Extracted data entries
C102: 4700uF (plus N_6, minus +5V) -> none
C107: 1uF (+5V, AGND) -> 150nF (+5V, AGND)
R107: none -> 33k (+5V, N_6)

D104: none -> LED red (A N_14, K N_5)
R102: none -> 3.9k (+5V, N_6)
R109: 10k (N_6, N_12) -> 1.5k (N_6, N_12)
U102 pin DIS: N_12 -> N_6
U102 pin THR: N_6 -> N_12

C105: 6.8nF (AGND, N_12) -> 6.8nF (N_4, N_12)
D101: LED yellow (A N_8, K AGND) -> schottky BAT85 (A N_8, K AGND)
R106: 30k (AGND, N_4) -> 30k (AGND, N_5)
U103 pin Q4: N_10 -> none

◆ TASK DETAILS: Beginning with the line that holds "R102: none -> 3.9k (+5V, N_6)" and ending with the last line of the data, copy each line exactly and add nothing.

◆ TASK RESPONSE:
R102: none -> 3.9k (+5V, N_6)
R109: 10k (N_6, N_12) -> 1.5k (N_6, N_12)
U102 pin DIS: N_12 -> N_6
U102 pin THR: N_6 -> N_12

C105: 6.8nF (AGND, N_12) -> 6.8nF (N_4, N_12)
D101: LED yellow (A N_8, K AGND) -> schottky BAT85 (A N_8, K AGND)
R106: 30k (AGND, N_4) -> 30k (AGND, N_5)
U103 pin Q4: N_10 -> none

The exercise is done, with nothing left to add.